Records provided section start
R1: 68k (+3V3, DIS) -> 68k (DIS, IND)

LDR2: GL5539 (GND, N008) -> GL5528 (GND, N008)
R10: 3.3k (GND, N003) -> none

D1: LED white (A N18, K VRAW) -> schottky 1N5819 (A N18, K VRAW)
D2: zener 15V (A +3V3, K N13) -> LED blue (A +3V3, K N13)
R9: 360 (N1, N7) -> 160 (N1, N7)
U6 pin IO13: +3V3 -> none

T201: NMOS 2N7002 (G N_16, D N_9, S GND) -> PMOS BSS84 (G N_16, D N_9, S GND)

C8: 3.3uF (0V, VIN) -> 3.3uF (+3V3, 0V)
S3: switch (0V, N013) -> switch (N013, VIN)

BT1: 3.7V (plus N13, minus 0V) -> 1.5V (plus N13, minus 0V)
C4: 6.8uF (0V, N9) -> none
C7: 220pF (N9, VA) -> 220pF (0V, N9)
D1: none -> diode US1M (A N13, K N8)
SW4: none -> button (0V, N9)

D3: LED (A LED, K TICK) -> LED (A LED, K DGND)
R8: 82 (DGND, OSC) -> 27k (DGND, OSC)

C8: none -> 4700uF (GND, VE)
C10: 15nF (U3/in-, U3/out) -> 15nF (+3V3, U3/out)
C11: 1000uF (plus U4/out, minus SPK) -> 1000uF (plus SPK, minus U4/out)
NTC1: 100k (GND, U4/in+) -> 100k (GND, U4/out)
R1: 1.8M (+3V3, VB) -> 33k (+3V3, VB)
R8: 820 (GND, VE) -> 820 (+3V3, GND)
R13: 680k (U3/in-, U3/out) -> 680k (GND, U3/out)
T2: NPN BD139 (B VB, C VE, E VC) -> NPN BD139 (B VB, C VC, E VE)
Records provided section end
▸ **Problem details**
Search the records for the string "minus" and, wherever a line contains it, please copy that line.

▸ **Exercise solution**
BT1: 3.7V (plus N13, minus 0V) -> 1.5V (plus N13, minus 0V)
C11: 1000uF (plus U4/out, minus SPK) -> 1000uF (plus SPK, minus U4/out)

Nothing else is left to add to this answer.